## Task goal
In the records below, repeat word for word only the lines starting at the one that contains "blue shoe: 1 -> 0" and ending at the one that contains "blue pot: 5 -> 3", pictures excluded.

Object change descriptions

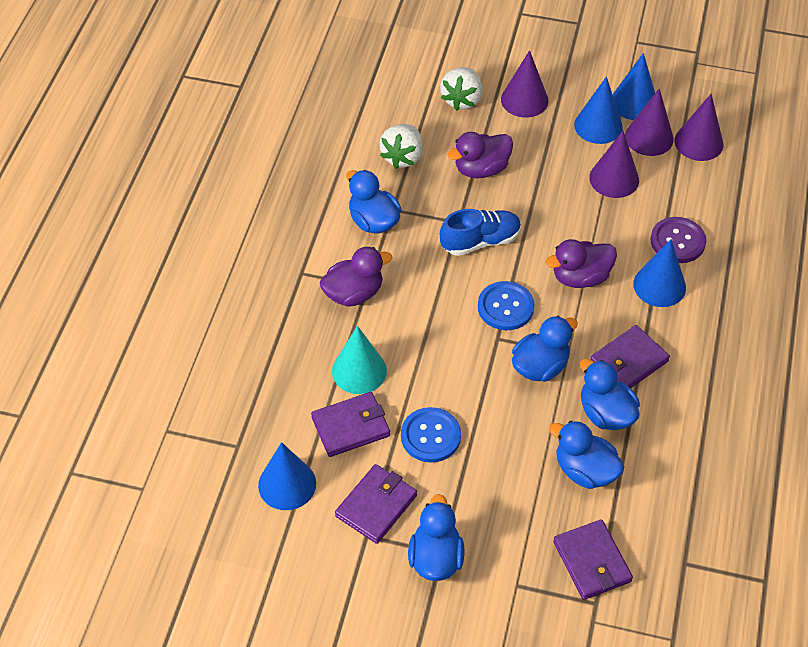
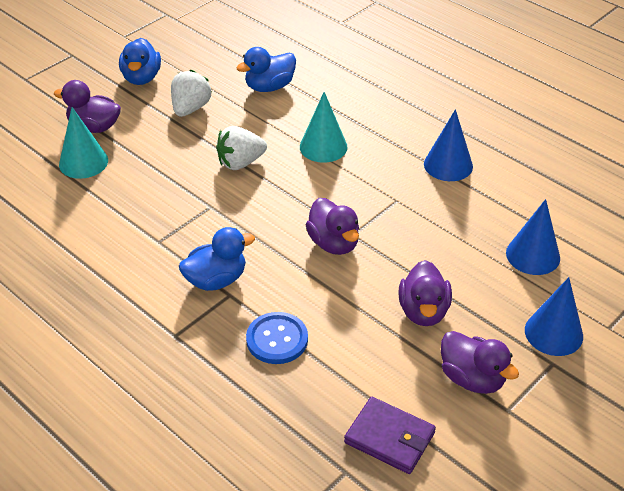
blue button: 2 -> 1
blue cone: 4 -> 3
blue duck: 5 -> 3
blue shoe: 1 -> 0
purple button: 1 -> 0
purple cone: 4 -> 0
purple duck: 3 -> 4
purple wallet: 4 -> 1
turquoise cone: 1 -> 2

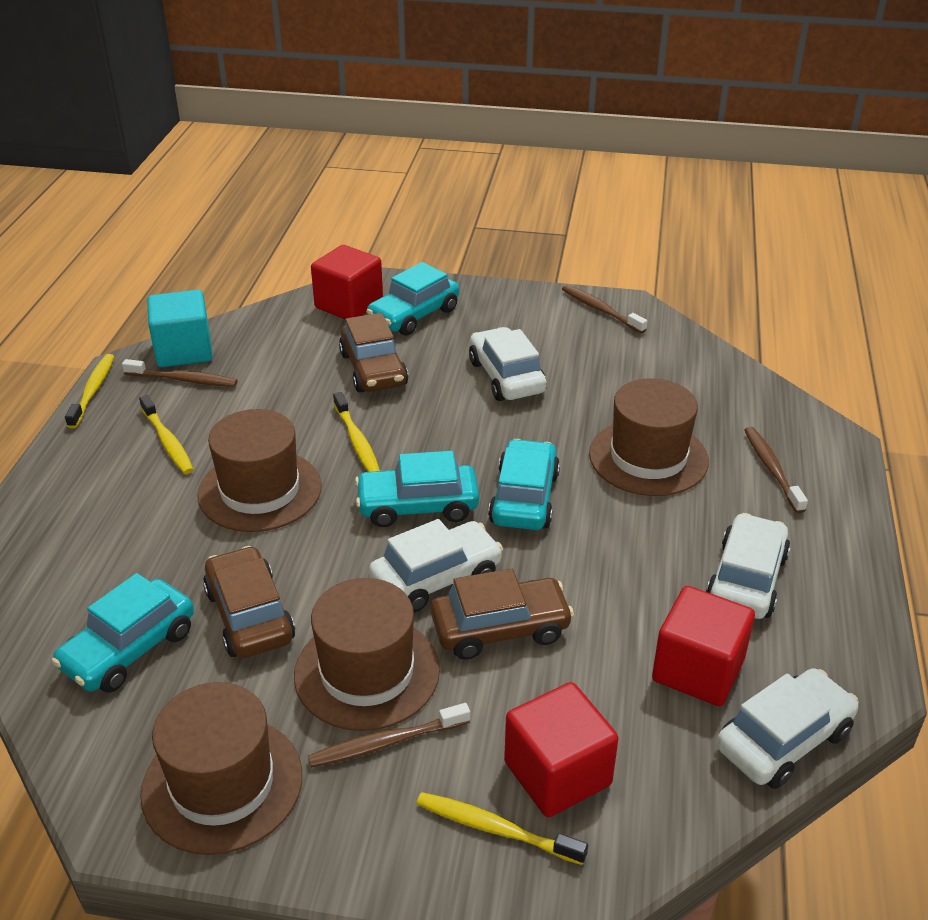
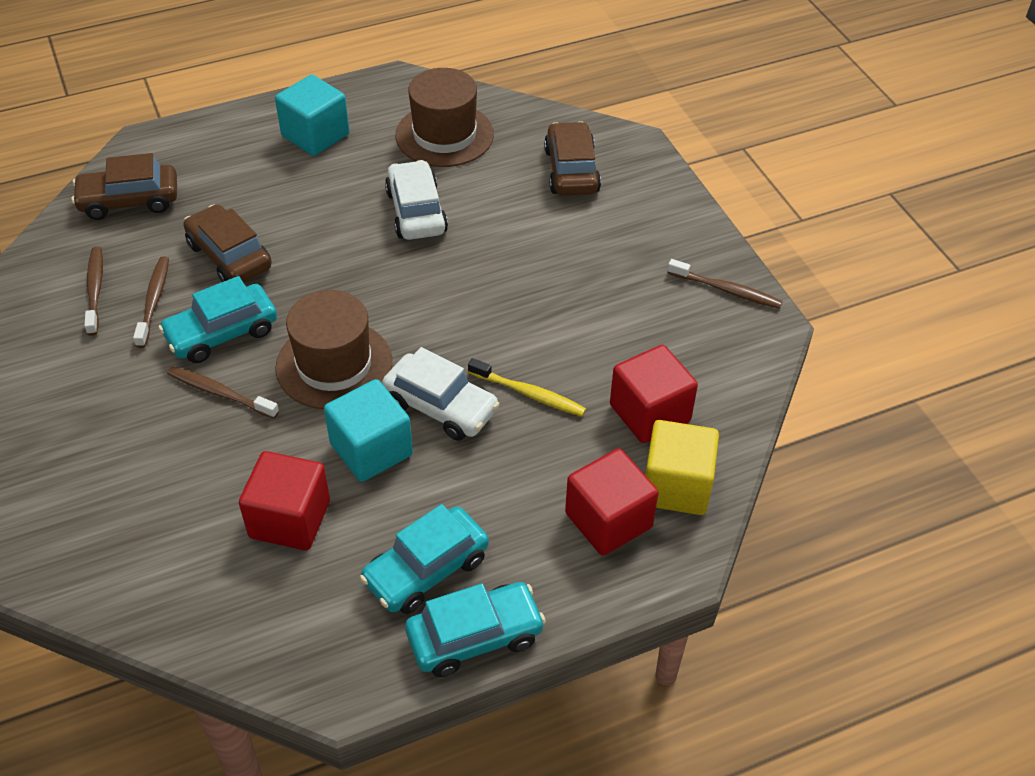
brown hat: 4 -> 2
turquoise car: 4 -> 3
turquoise cube: 1 -> 2
white car: 4 -> 2
yellow cube: 0 -> 1
yellow toothbrush: 4 -> 1

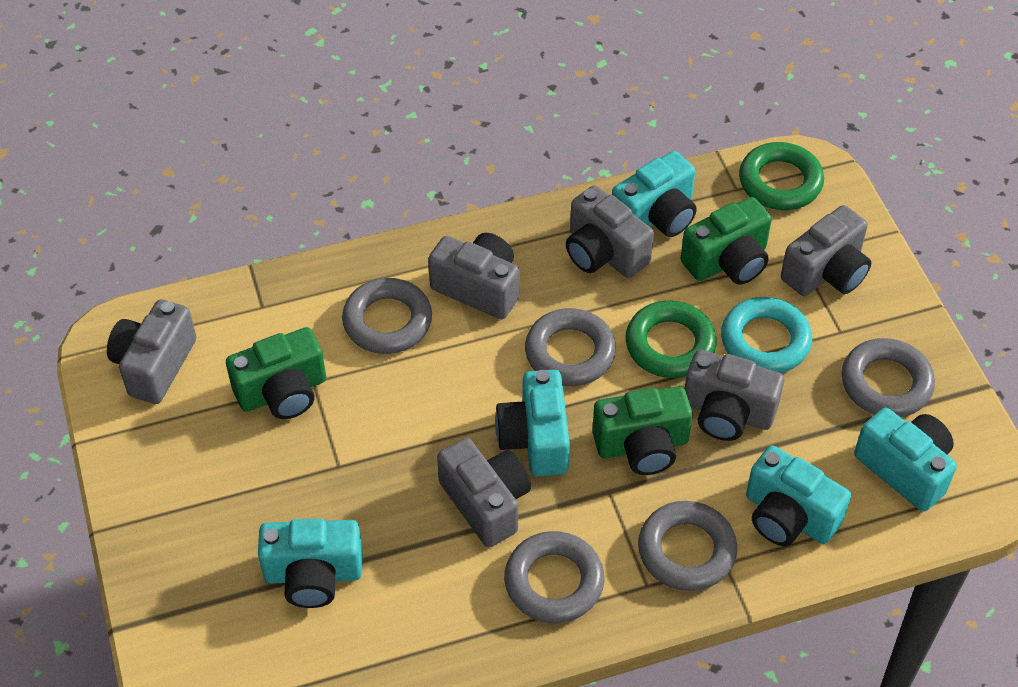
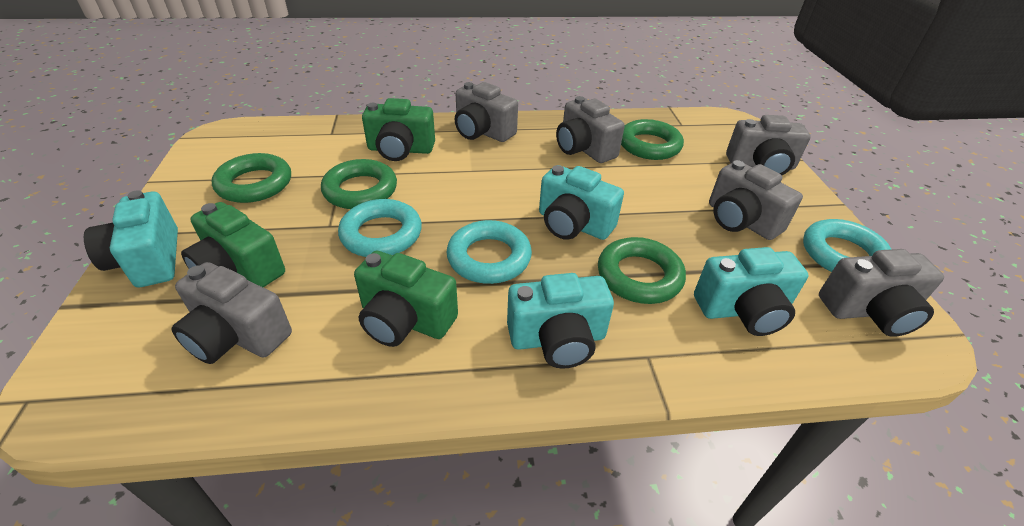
green ring: 2 -> 4
grey ring: 5 -> 0
turquoise camera: 5 -> 4
turquoise ring: 1 -> 3

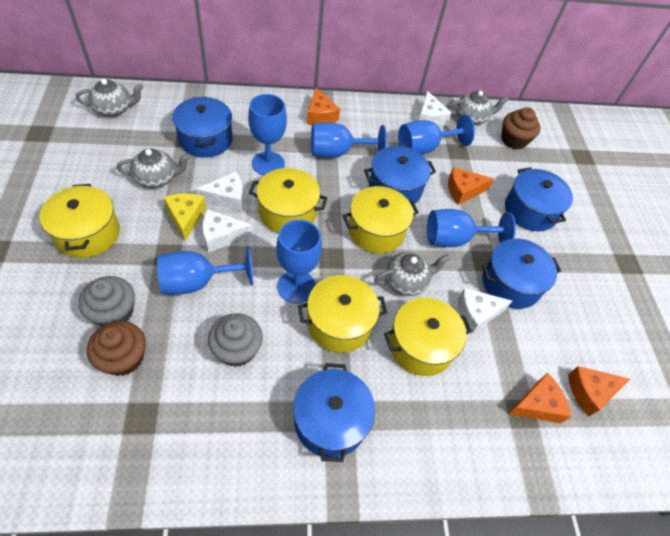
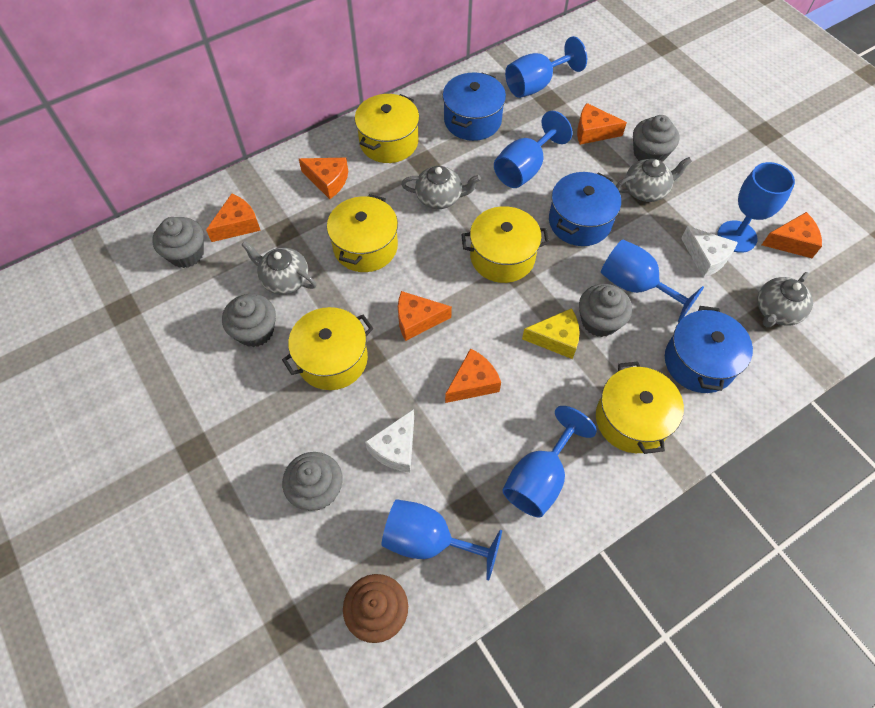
blue pot: 5 -> 3
brown cupcake: 2 -> 1
grey cupcake: 2 -> 5
orange cheese: 4 -> 6
white cheese: 4 -> 2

## Reply
blue shoe: 1 -> 0
purple button: 1 -> 0
purple cone: 4 -> 0
purple duck: 3 -> 4
purple wallet: 4 -> 1
turquoise cone: 1 -> 2

brown hat: 4 -> 2
turquoise car: 4 -> 3
turquoise cube: 1 -> 2
white car: 4 -> 2
yellow cube: 0 -> 1
yellow toothbrush: 4 -> 1

green ring: 2 -> 4
grey ring: 5 -> 0
turquoise camera: 5 -> 4
turquoise ring: 1 -> 3

blue pot: 5 -> 3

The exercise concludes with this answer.